** WHAT THE TASK REQUIRES **
Check each line of the entries below for the word "turquoise", and copy out the ones that have it.

** AVAILABLE RECORDS **

===============

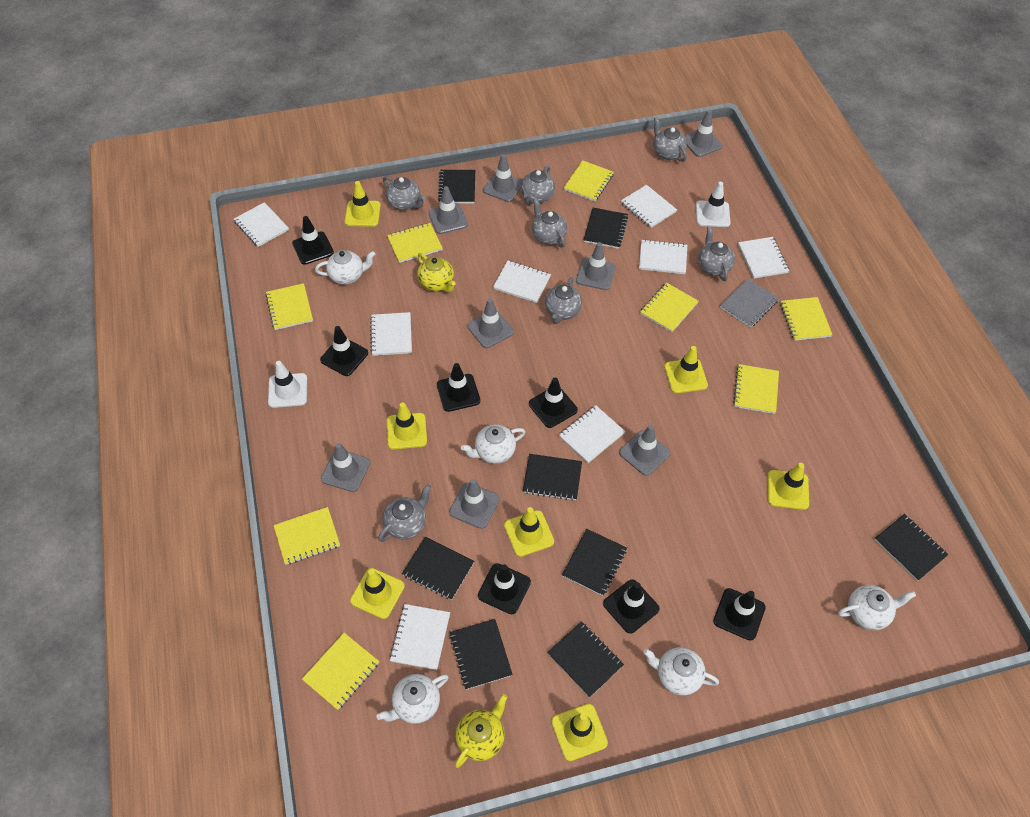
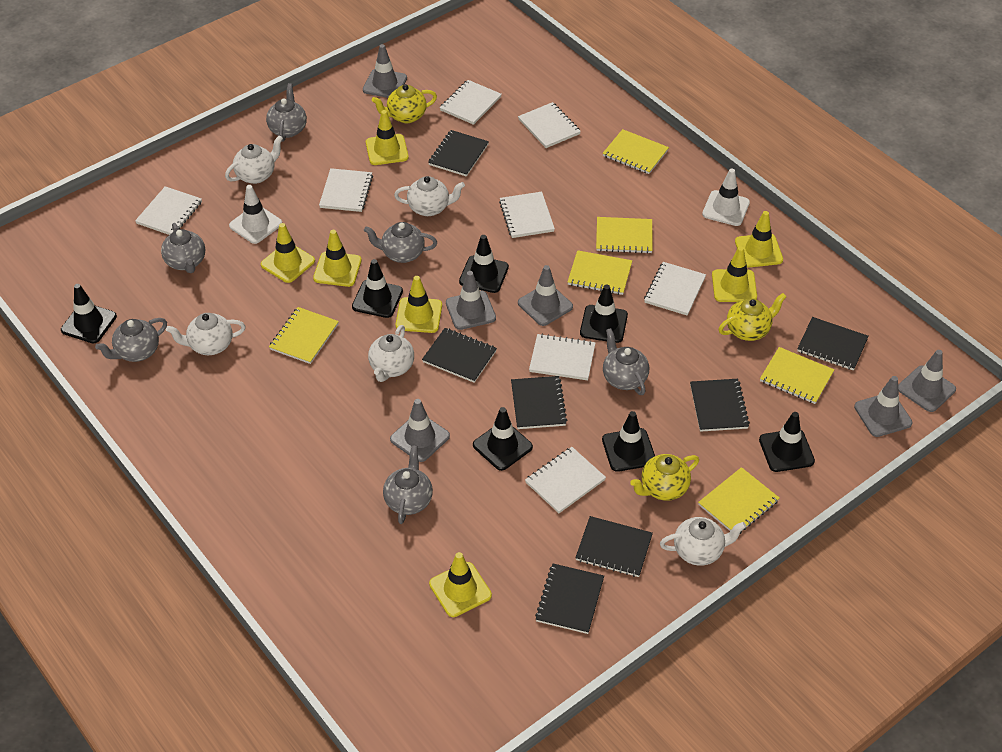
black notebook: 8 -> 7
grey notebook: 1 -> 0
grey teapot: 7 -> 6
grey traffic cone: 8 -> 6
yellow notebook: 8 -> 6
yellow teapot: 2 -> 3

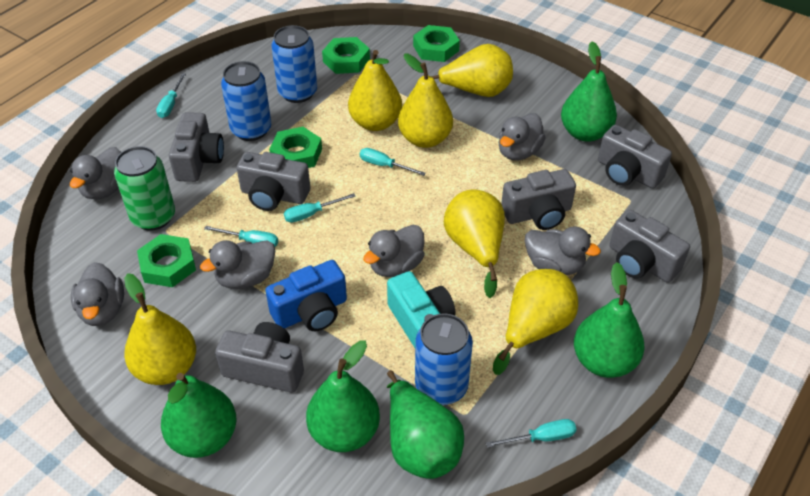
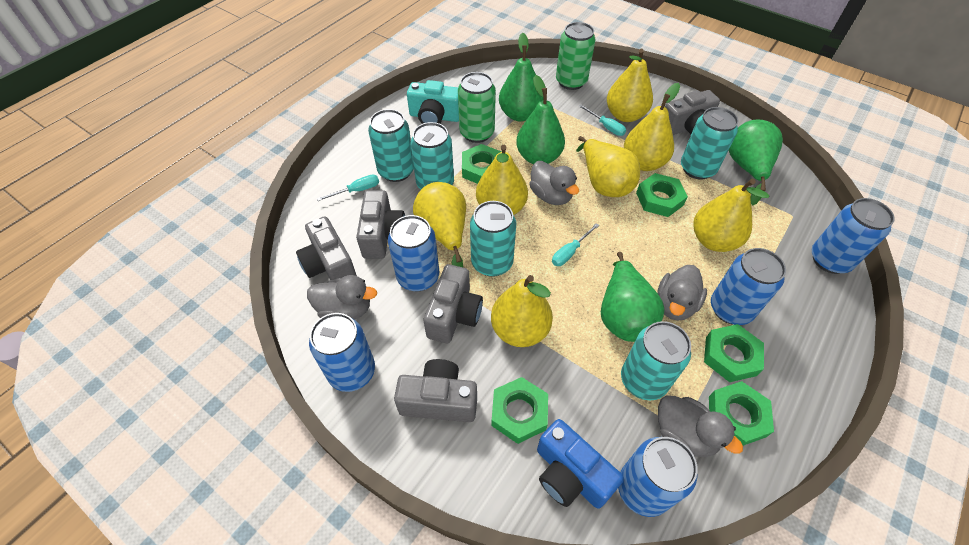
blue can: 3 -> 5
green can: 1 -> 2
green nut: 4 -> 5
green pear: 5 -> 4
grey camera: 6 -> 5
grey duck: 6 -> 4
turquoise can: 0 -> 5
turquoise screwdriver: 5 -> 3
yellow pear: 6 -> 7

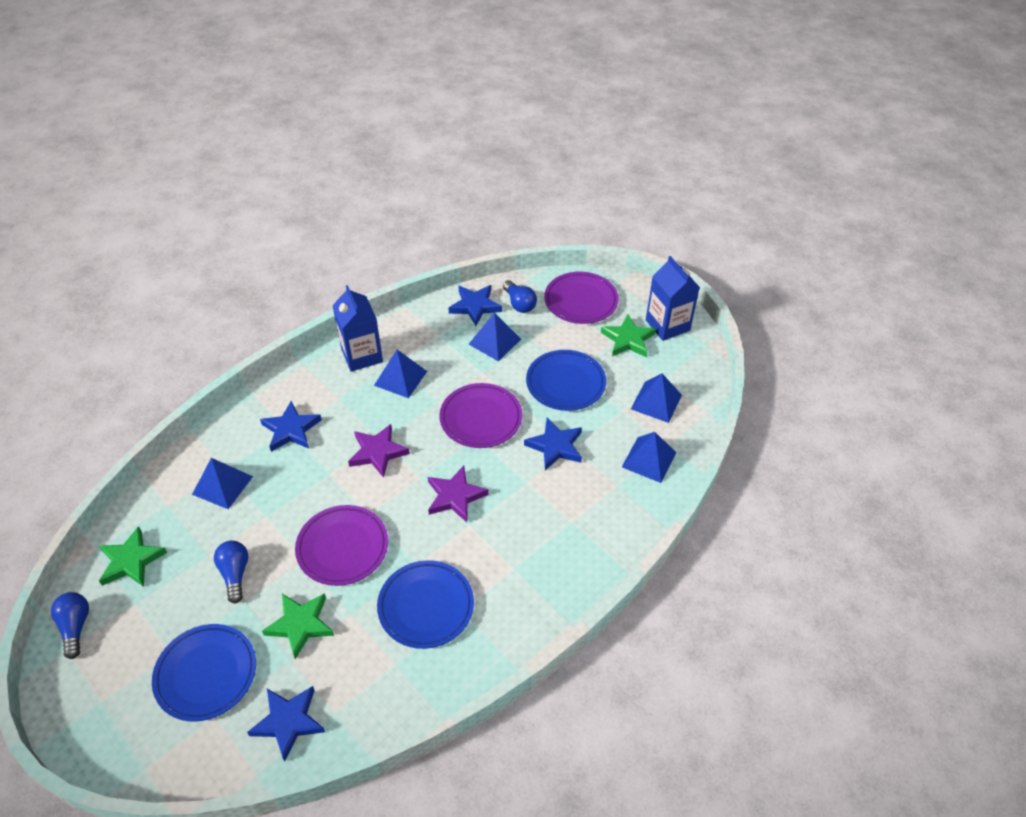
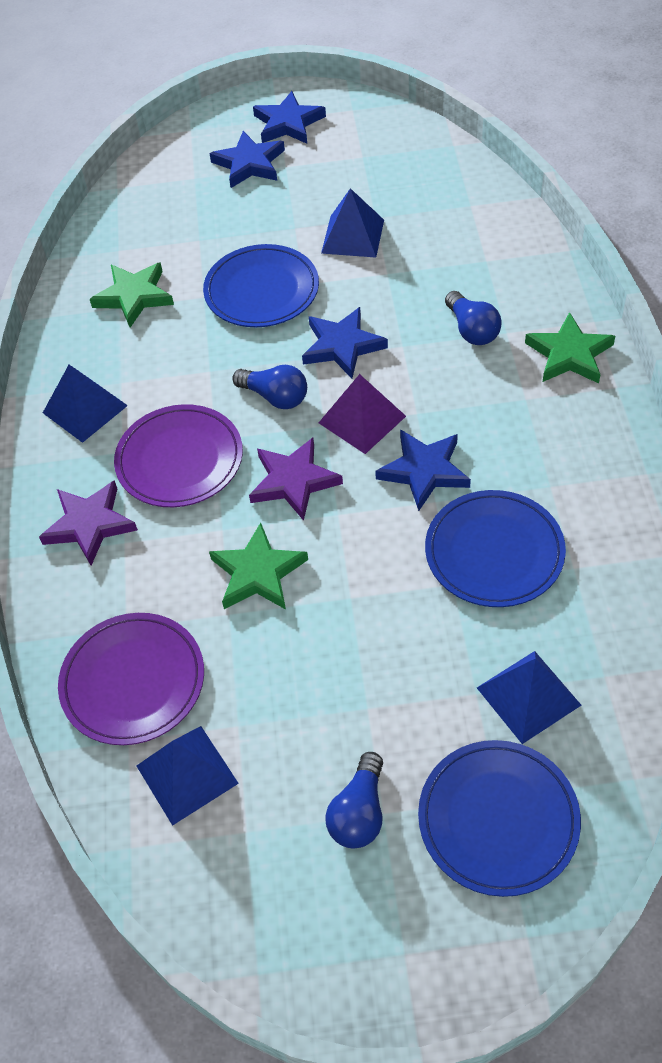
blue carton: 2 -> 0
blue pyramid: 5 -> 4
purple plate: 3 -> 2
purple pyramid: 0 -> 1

===============

** ANSWER TO THE PROBLEM **
turquoise can: 0 -> 5
turquoise screwdriver: 5 -> 3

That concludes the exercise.